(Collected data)

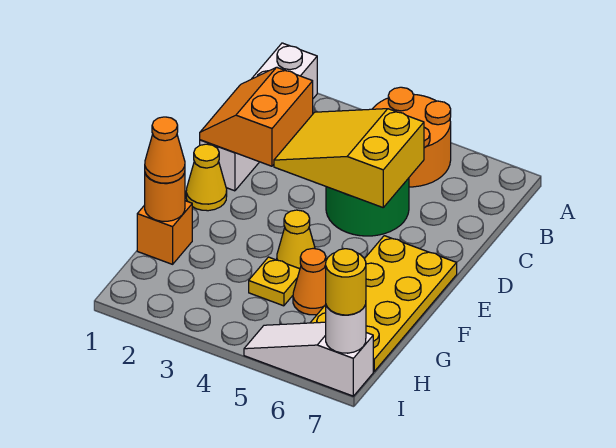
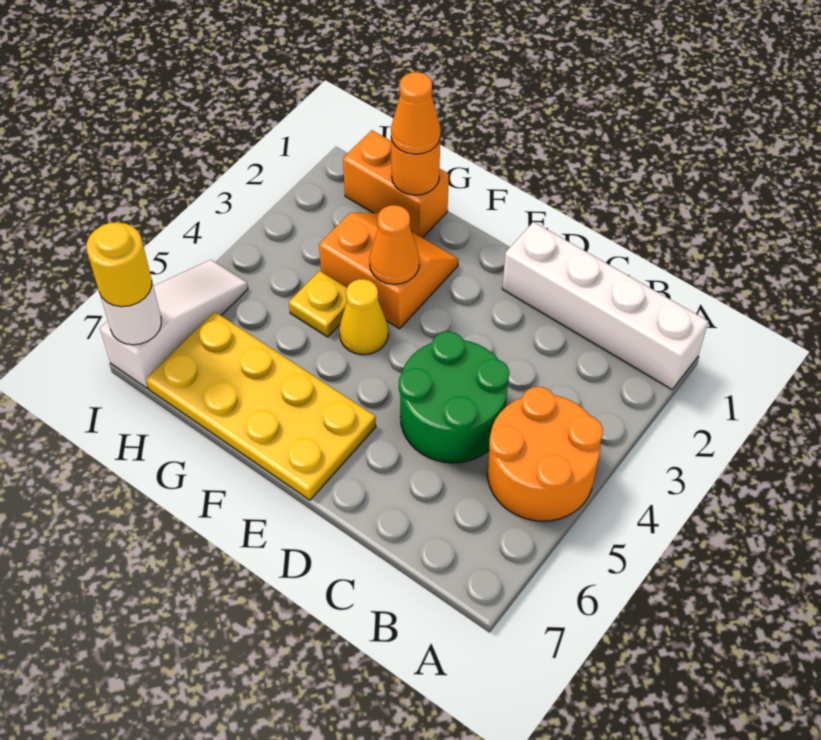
orange 2x2 slope [200,67,313,166] -> orange 2x2 slope moved to [319,213,459,329]
yellow 2x3 slope [274,109,424,207] -> none
yellow 1x1 cone [186,144,227,211] -> none
orange 1x1 brick [137,201,192,264] -> orange 1x2 brick [343,130,449,238]
orange 1x1 cone [293,248,326,315] -> orange 1x1 cone moved to [369,205,419,284]

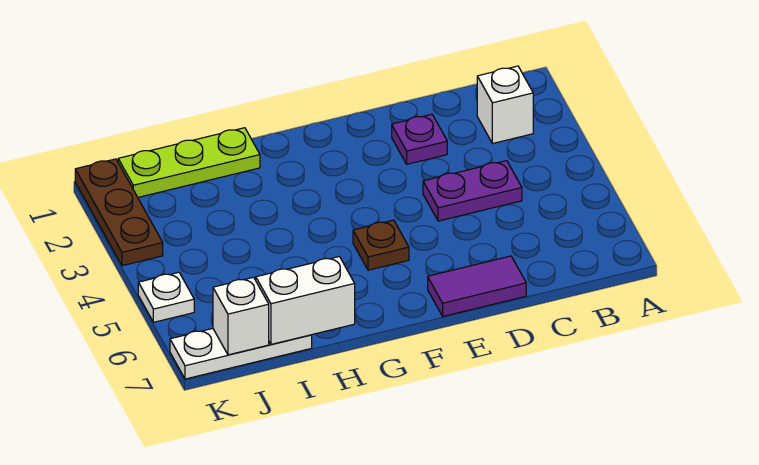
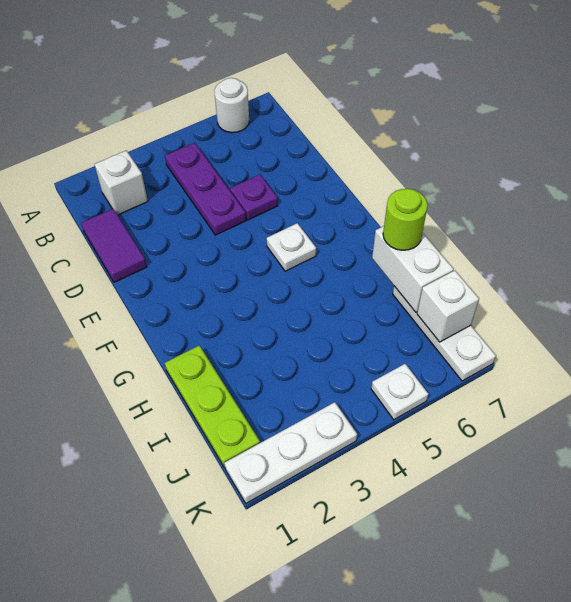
none -> white 1x1 round brick [214,78,249,133]
purple 1x2 plate [423,161,522,221] -> purple 1x3 plate [165,143,246,235]
purple 1x1 plate [392,114,447,164] -> purple 1x1 plate moved to [230,175,278,220]
purple 1x2 tile [428,256,526,316] -> purple 1x2 tile moved to [81,209,147,282]
brown 1x1 plate [353,220,409,270] -> white 1x1 plate [267,223,316,271]
none -> lime 1x1 round brick [383,189,428,250]
brown 1x3 plate [75,159,163,266] -> white 1x3 plate [224,402,357,503]

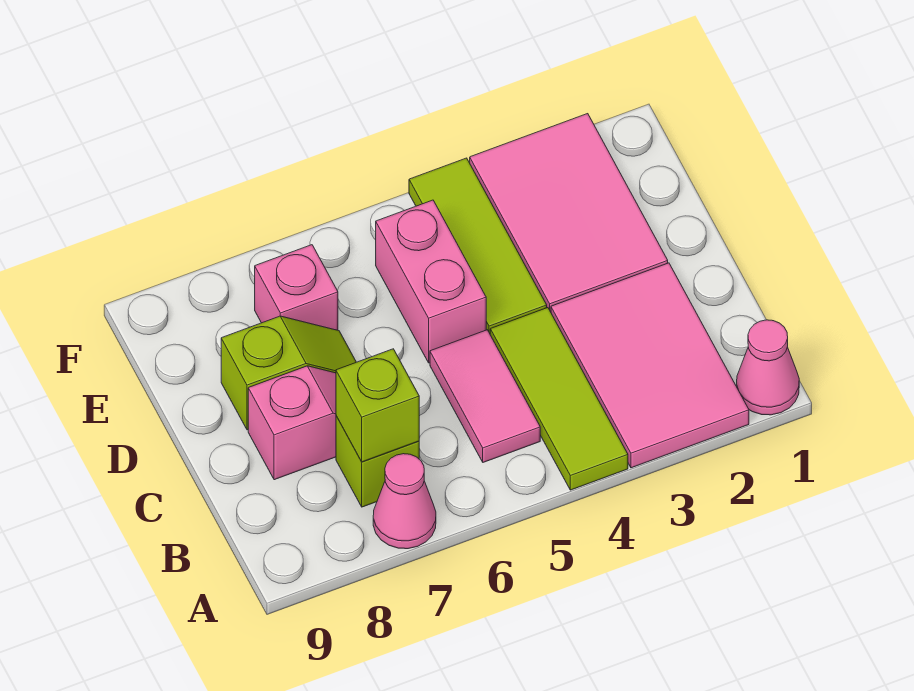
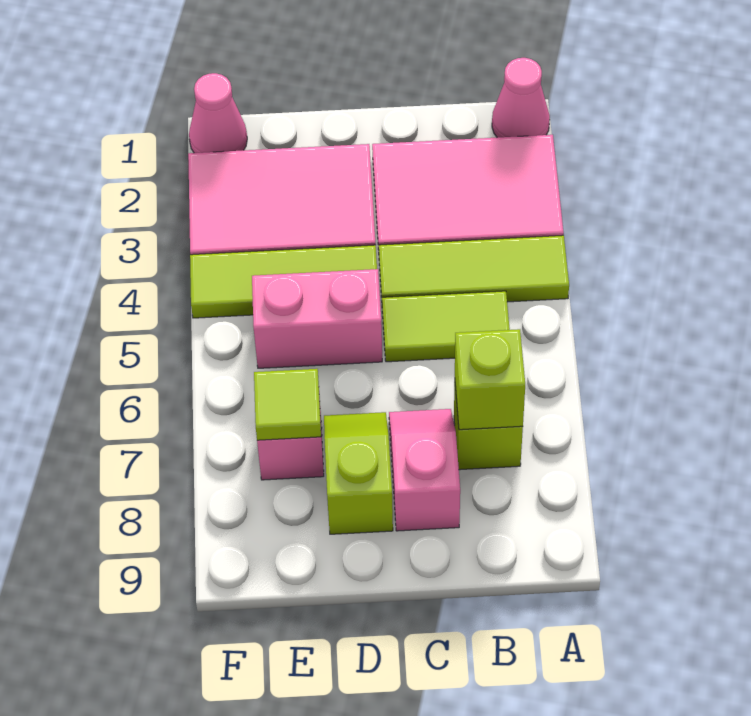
pink 1x1 cone [373,454,436,549] -> pink 1x1 cone moved to [189,73,247,153]
pink 1x2 tile [430,330,540,462] -> lime 1x2 tile [382,291,510,362]
none -> lime 1x1 tile [254,369,321,440]

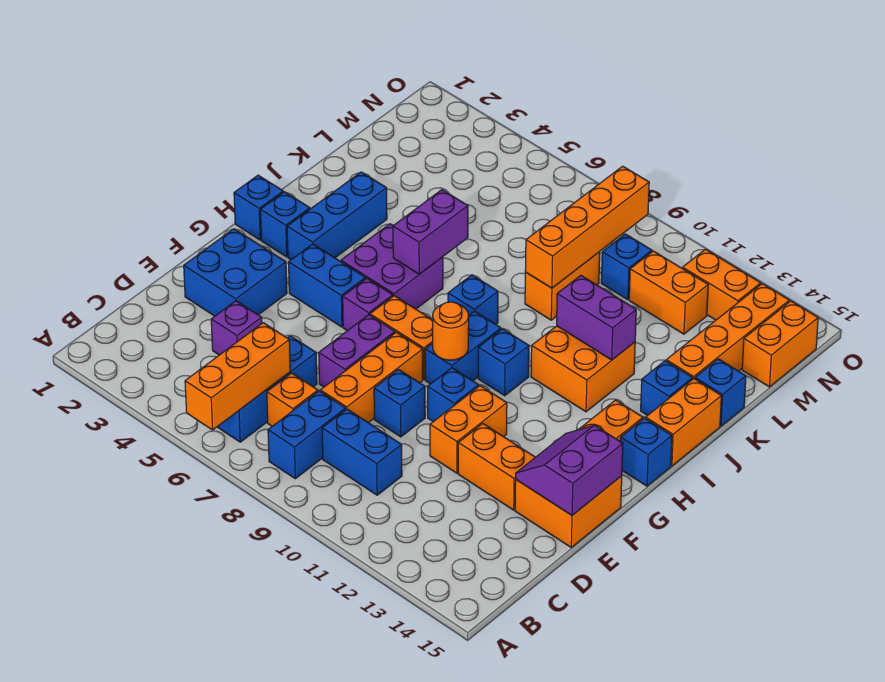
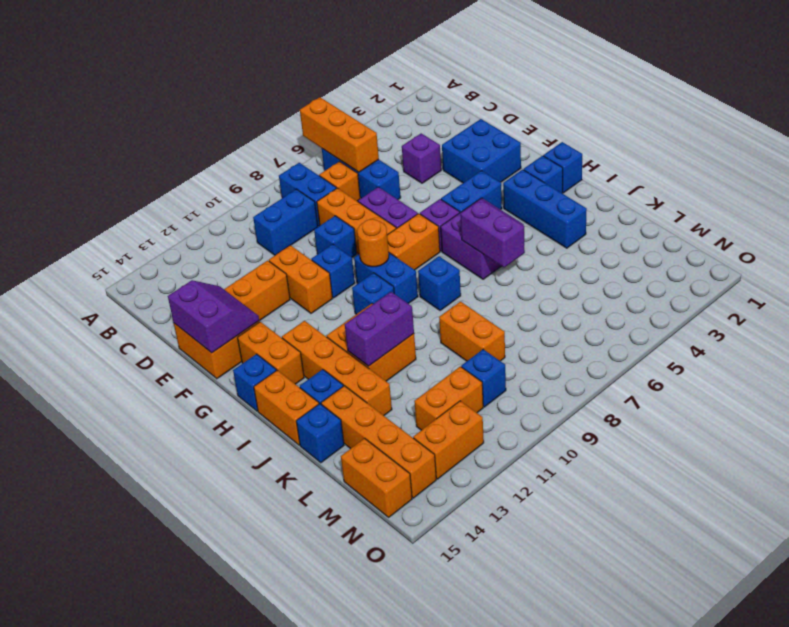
orange 1x4 brick [525,166,649,288] -> orange 1x4 brick moved to [282,321,392,416]

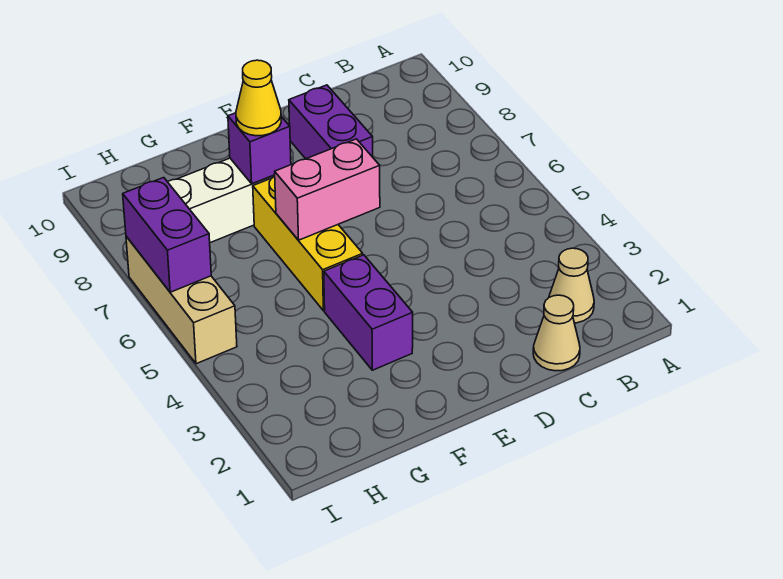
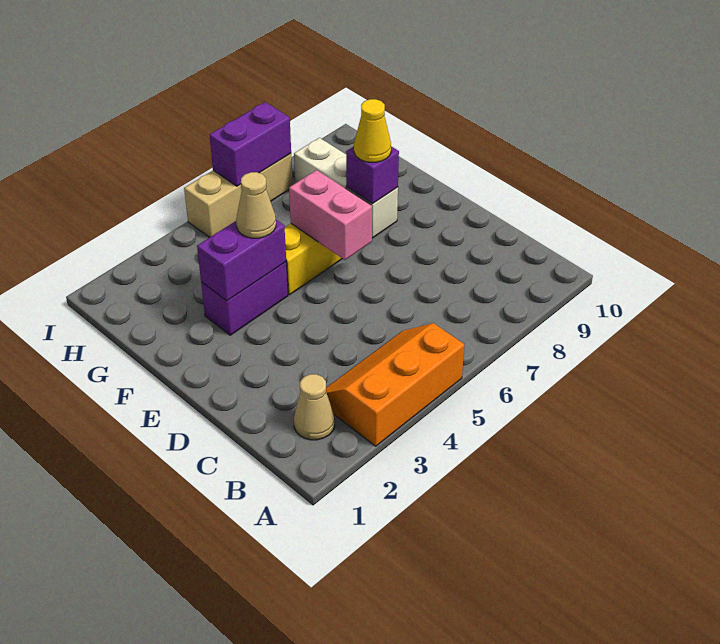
none -> orange 2x3 slope [326,323,464,446]
tan 1x1 cone [533,295,580,371] -> tan 1x1 cone moved to [236,172,276,238]
purple 1x2 brick [289,85,373,159] -> purple 1x2 brick moved to [197,220,286,301]

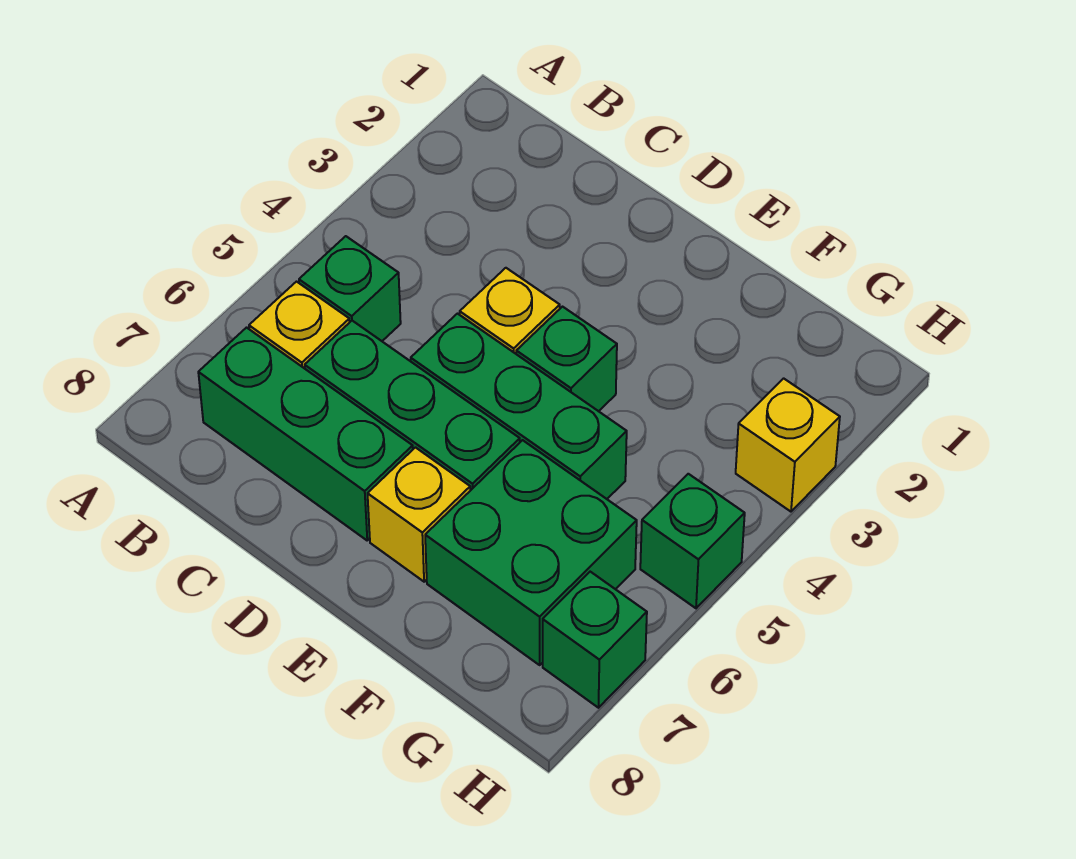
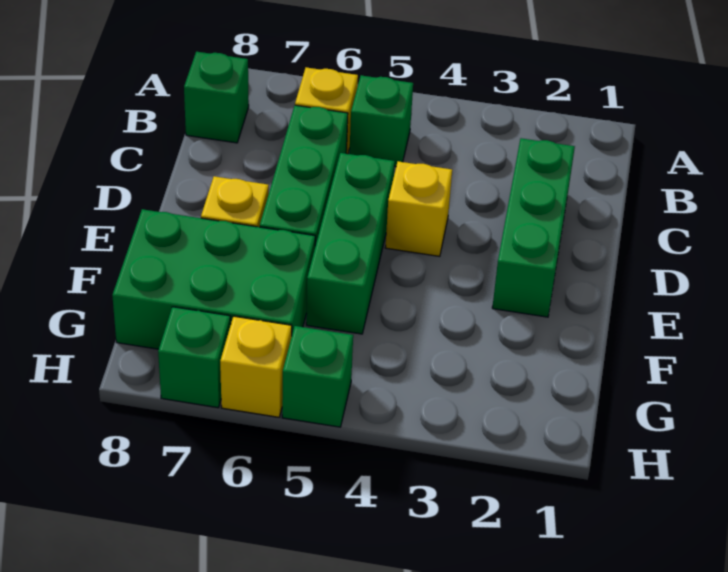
green 1x3 brick [198,328,413,540] -> green 1x3 brick moved to [492,138,575,317]
green 1x1 brick [516,307,617,411] -> green 1x1 brick moved to [184,52,249,143]
green 2x2 brick [425,440,637,665] -> green 2x3 brick [112,209,315,349]
yellow 1x1 brick [736,378,840,512] -> yellow 1x1 brick moved to [220,316,292,417]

● **EXERCISE**: Without the pictures, return the whole of the data exactly as given.

● **SOLUTION TO THIS TASK**:
orange 2x2 slope [200,67,313,166] -> orange 2x2 slope moved to [319,213,459,329]
yellow 2x3 slope [274,109,424,207] -> none
yellow 1x1 cone [186,144,227,211] -> none
orange 1x1 brick [137,201,192,264] -> orange 1x2 brick [343,130,449,238]
orange 1x1 cone [293,248,326,315] -> orange 1x1 cone moved to [369,205,419,284]

none -> white 1x1 round brick [214,78,249,133]
purple 1x2 plate [423,161,522,221] -> purple 1x3 plate [165,143,246,235]
purple 1x1 plate [392,114,447,164] -> purple 1x1 plate moved to [230,175,278,220]
purple 1x2 tile [428,256,526,316] -> purple 1x2 tile moved to [81,209,147,282]
brown 1x1 plate [353,220,409,270] -> white 1x1 plate [267,223,316,271]
none -> lime 1x1 round brick [383,189,428,250]
brown 1x3 plate [75,159,163,266] -> white 1x3 plate [224,402,357,503]

pink 1x1 cone [373,454,436,549] -> pink 1x1 cone moved to [189,73,247,153]
pink 1x2 tile [430,330,540,462] -> lime 1x2 tile [382,291,510,362]
none -> lime 1x1 tile [254,369,321,440]

orange 1x4 brick [525,166,649,288] -> orange 1x4 brick moved to [282,321,392,416]

none -> orange 2x3 slope [326,323,464,446]
tan 1x1 cone [533,295,580,371] -> tan 1x1 cone moved to [236,172,276,238]
purple 1x2 brick [289,85,373,159] -> purple 1x2 brick moved to [197,220,286,301]

green 1x3 brick [198,328,413,540] -> green 1x3 brick moved to [492,138,575,317]
green 1x1 brick [516,307,617,411] -> green 1x1 brick moved to [184,52,249,143]
green 2x2 brick [425,440,637,665] -> green 2x3 brick [112,209,315,349]
yellow 1x1 brick [736,378,840,512] -> yellow 1x1 brick moved to [220,316,292,417]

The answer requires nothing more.